TASK BRIEF:
Return the lines of the data below in which the string "right" occurs.

Dataset items:
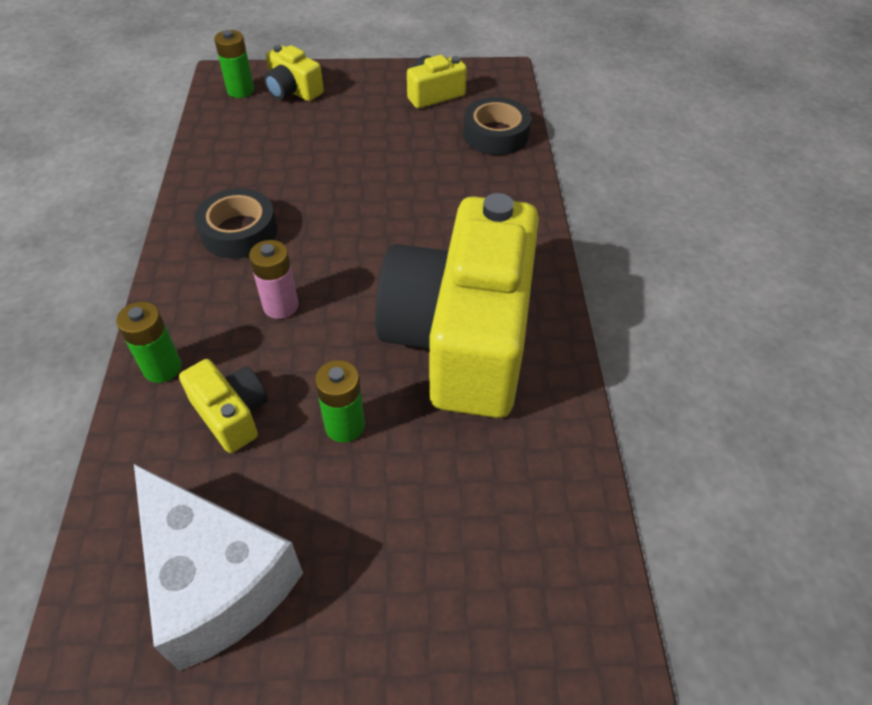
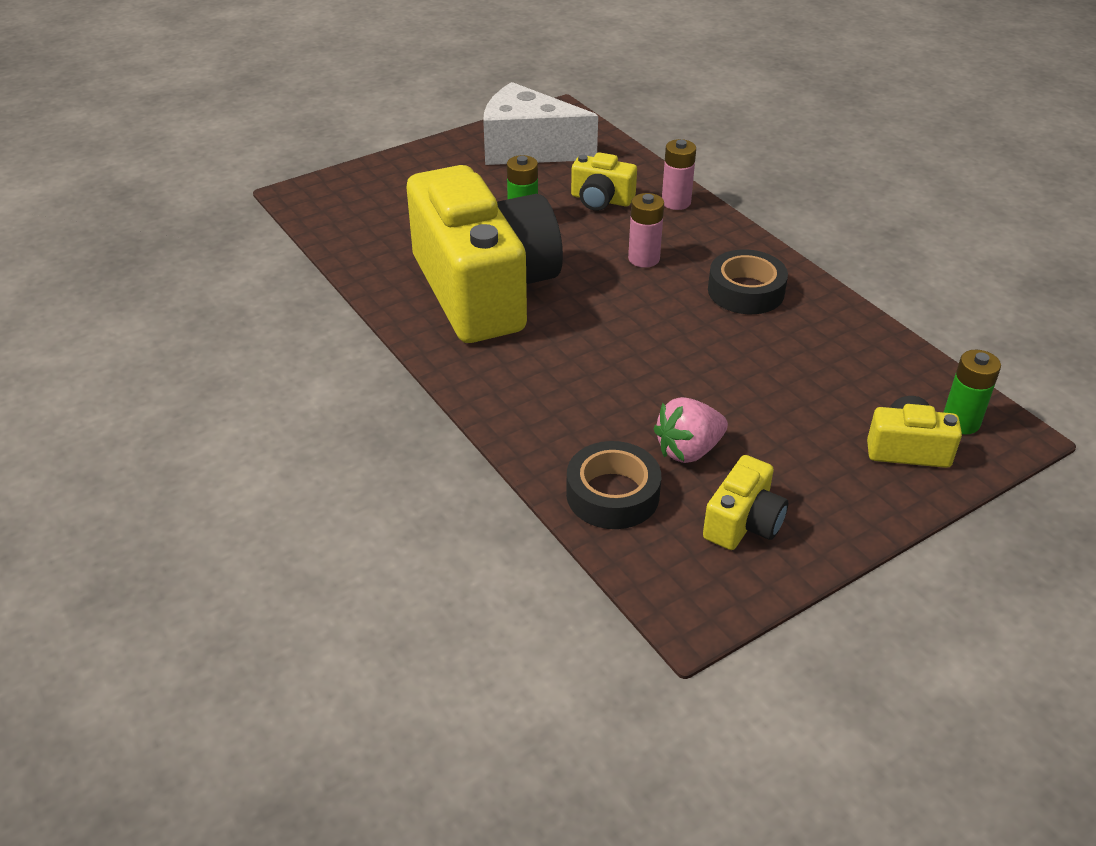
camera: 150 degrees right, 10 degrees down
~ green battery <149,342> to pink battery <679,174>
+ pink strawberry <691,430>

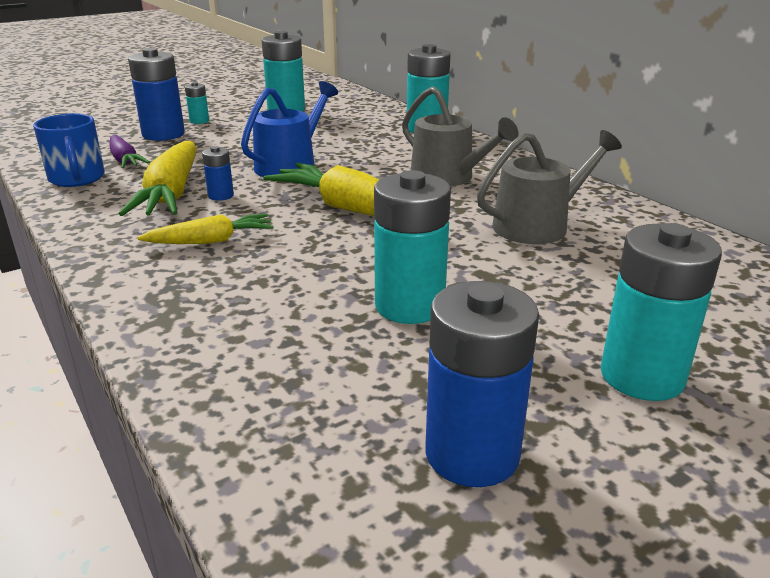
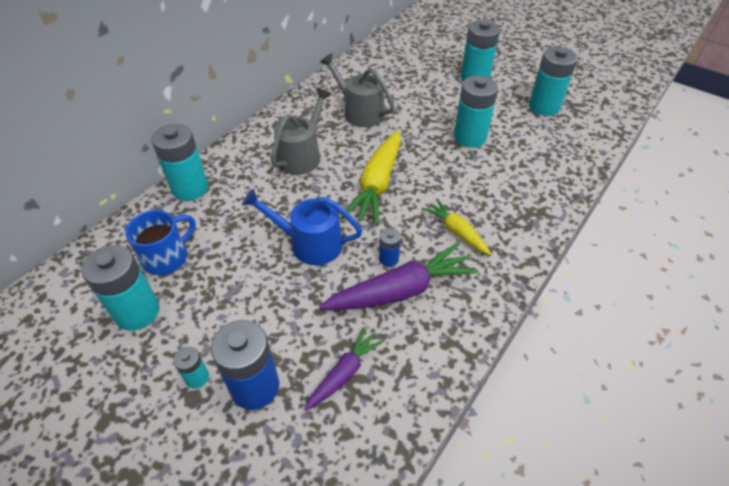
camera: 110 degrees left, 20 degrees up
~ blue mug <69,150> to <160,242>
~ yellow carrot <158,178> to purple carrot <398,276>
~ blue battery <482,384> to turquoise battery <553,81>

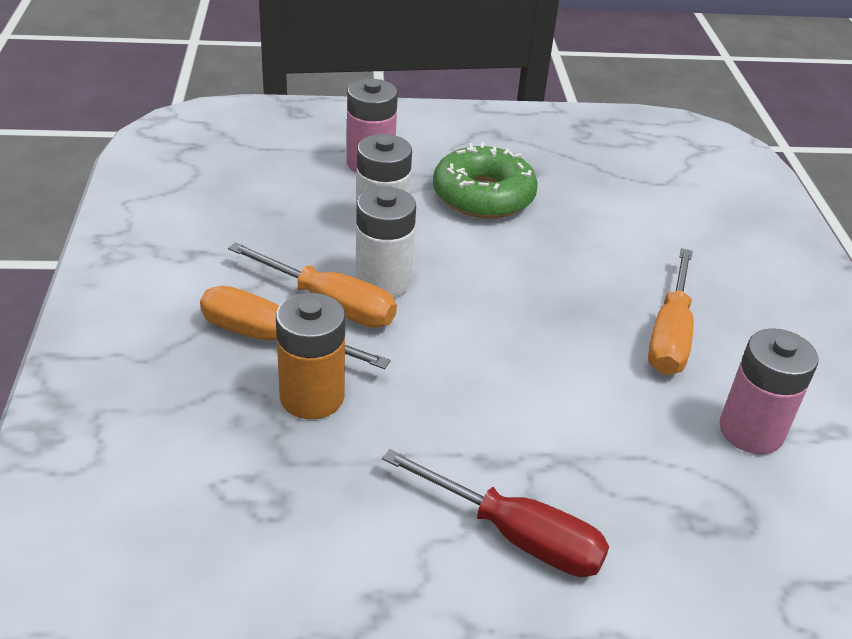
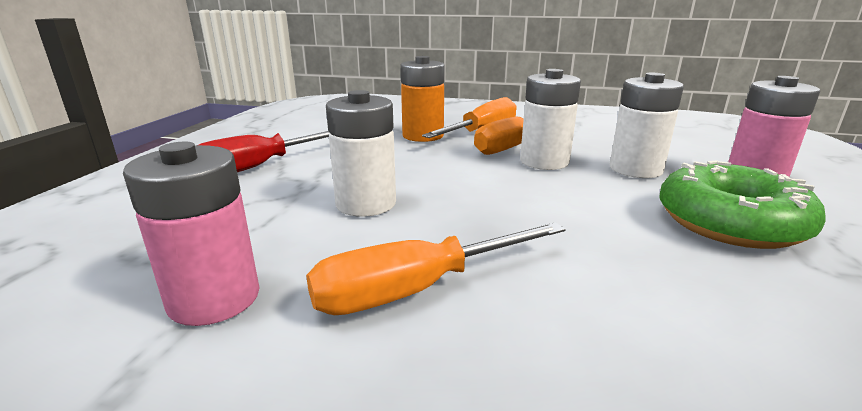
camera: 110 degrees right, 15 degrees down
~ orange screwdriver <671,311> = <436,268> 60 degrees counterclockwise
+ white battery <361,153>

COMPLETED TASK:
camera: 150 degrees right, 10 degrees down
camera: 110 degrees right, 15 degrees down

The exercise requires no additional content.